▶ _What is required_
Within the data that follows, set down exactly the lines from the one containing "orange vase: 5 -> 1" through the one containing "turquoise vase: 2 -> 3", both ends included.

▶ _Records supplied_

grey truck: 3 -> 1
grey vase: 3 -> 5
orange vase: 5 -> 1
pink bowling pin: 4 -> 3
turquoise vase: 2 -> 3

...

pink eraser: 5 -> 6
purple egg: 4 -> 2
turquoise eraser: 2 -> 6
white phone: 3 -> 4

▶ _Solution to the problem_
orange vase: 5 -> 1
pink bowling pin: 4 -> 3
turquoise vase: 2 -> 3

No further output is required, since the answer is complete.